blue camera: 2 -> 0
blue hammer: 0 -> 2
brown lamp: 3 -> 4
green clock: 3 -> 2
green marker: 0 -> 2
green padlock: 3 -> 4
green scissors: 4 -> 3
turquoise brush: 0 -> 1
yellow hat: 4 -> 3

------------------------------------------------

[Instructions for the task]: Each line from the one containing "green scissors: 4 -> 3" through the last line of the entries above is to be returned exactly, and no others.

[Solution]:
green scissors: 4 -> 3
turquoise brush: 0 -> 1
yellow hat: 4 -> 3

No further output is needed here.